**WHAT YOU SHOULD DO**. Whenever the word "BUZZER" appears in a line of the data below, copy that line.

────────────────────────────────────────

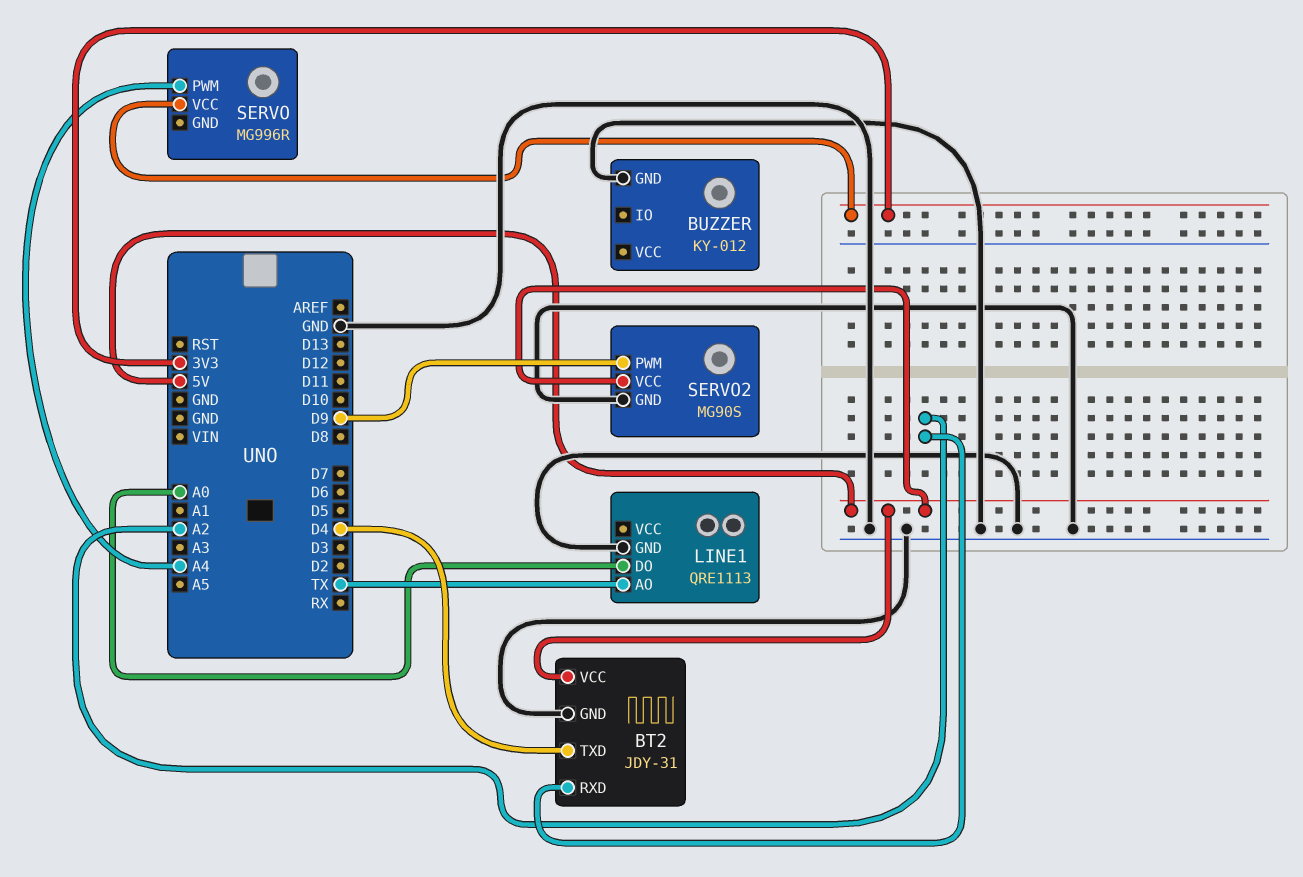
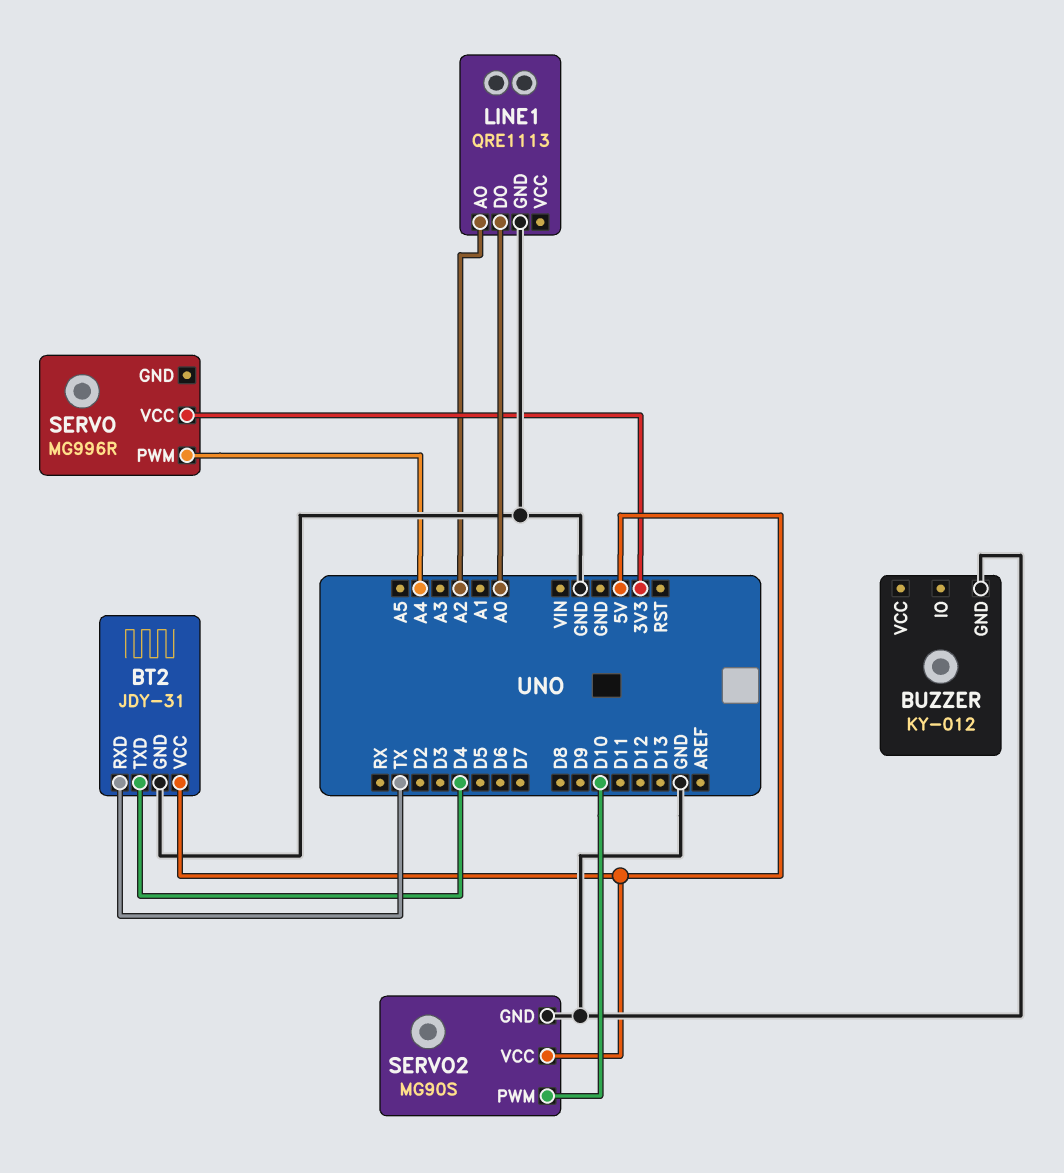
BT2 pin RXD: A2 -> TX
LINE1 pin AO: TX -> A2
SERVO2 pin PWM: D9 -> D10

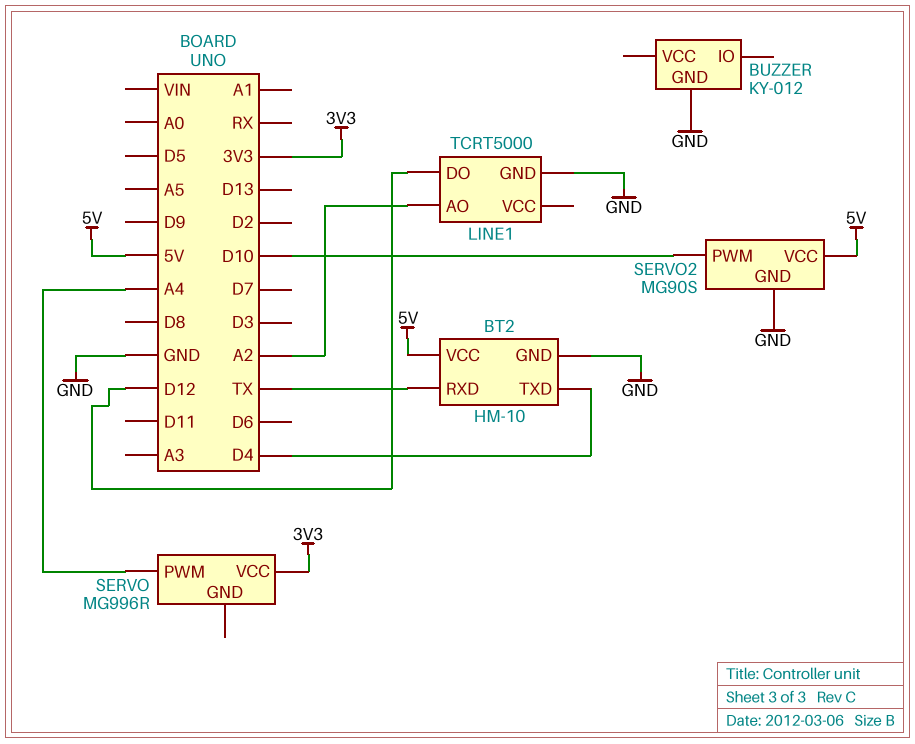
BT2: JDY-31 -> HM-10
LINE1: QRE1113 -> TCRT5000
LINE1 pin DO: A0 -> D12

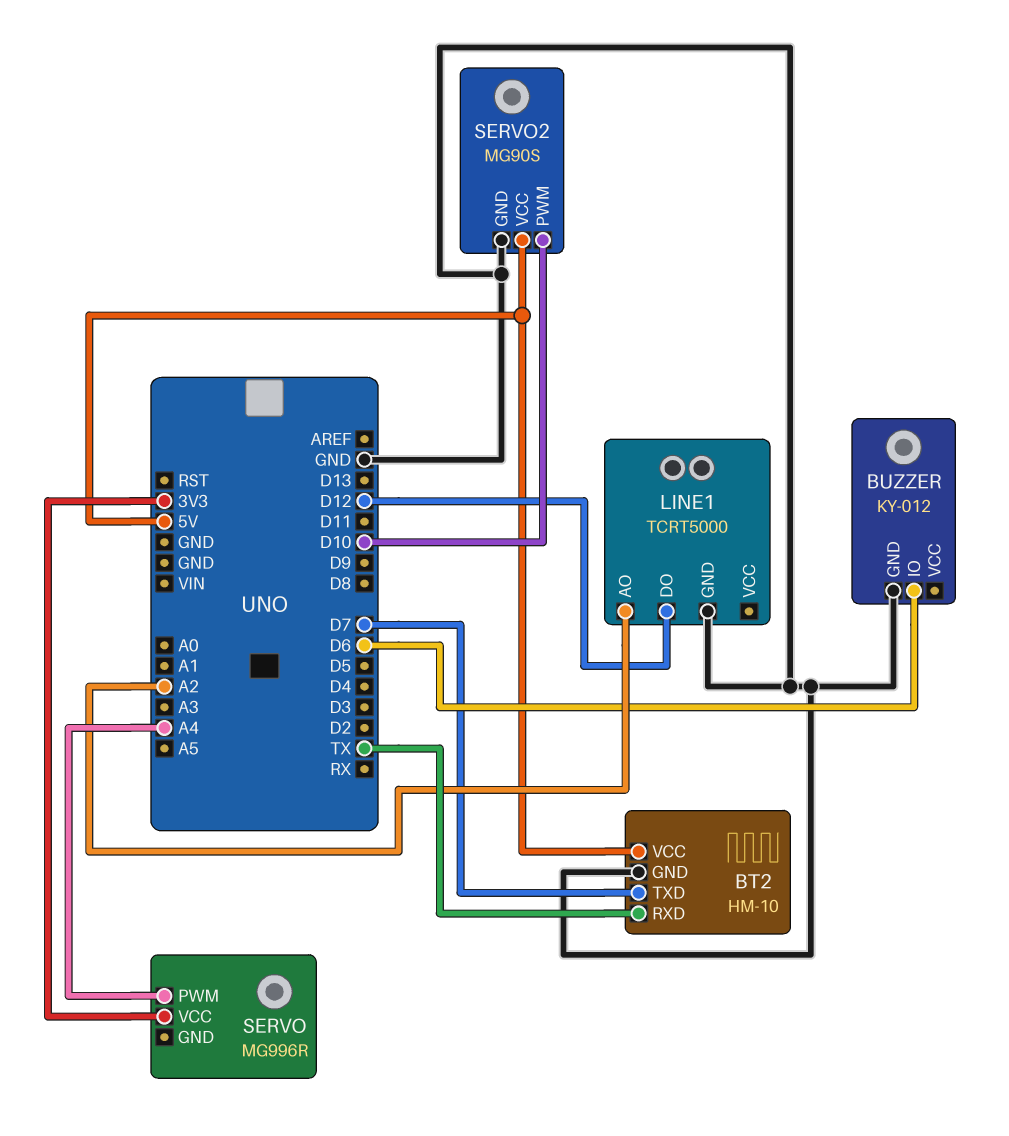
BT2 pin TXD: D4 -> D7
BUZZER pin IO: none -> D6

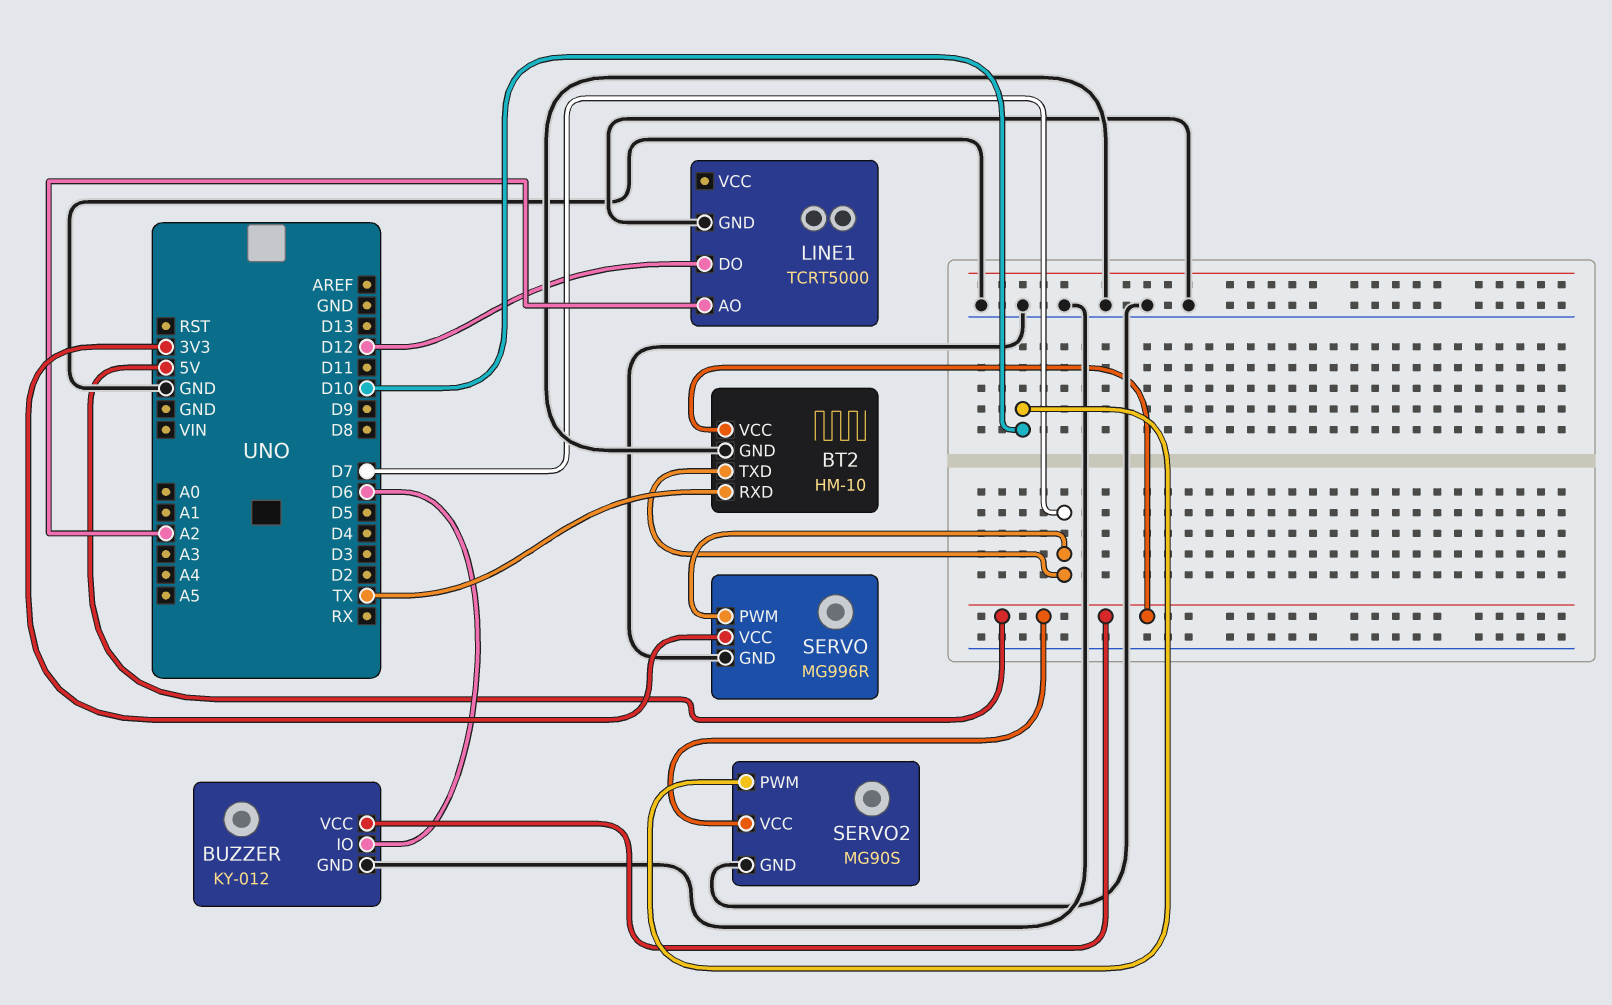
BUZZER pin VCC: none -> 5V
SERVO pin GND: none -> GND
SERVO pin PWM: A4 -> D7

────────────────────────────────────────

**TASK RESULT**.
BUZZER pin IO: none -> D6
BUZZER pin VCC: none -> 5V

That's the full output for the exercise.